_Directions_
Reproduce the entries exactly, but keep the pictures out of the copy.

== Input data ==

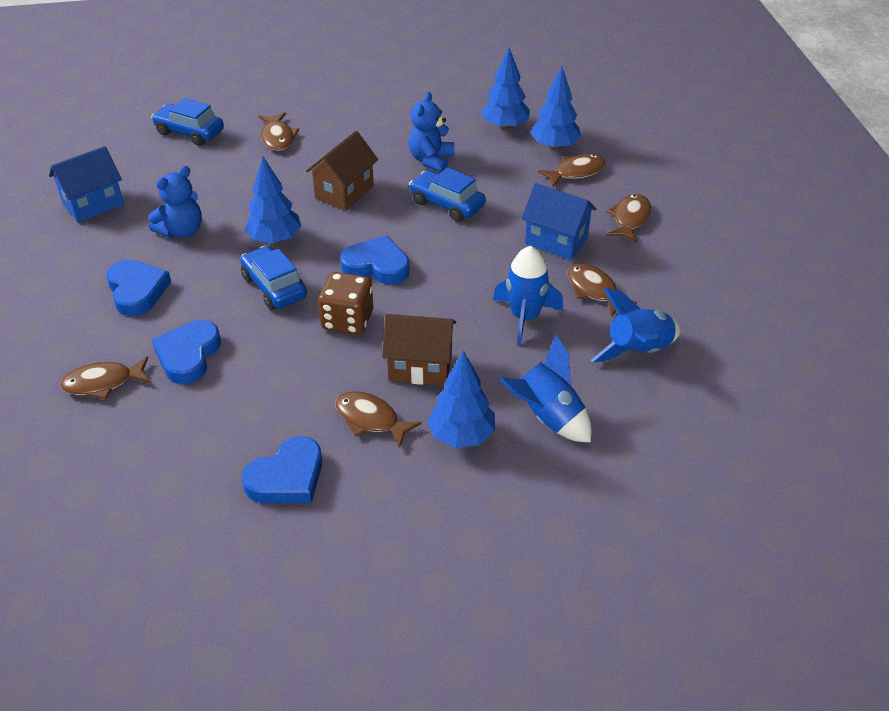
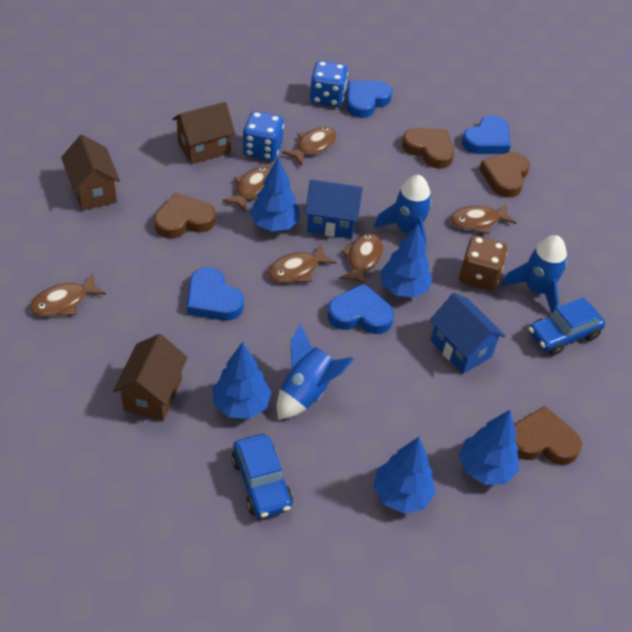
blue car: 3 -> 2
blue dice: 0 -> 2
blue teddy bear: 2 -> 0
blue tree: 4 -> 5
brown heart: 0 -> 4
brown house: 2 -> 3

===

_Expected output_
blue car: 3 -> 2
blue dice: 0 -> 2
blue teddy bear: 2 -> 0
blue tree: 4 -> 5
brown heart: 0 -> 4
brown house: 2 -> 3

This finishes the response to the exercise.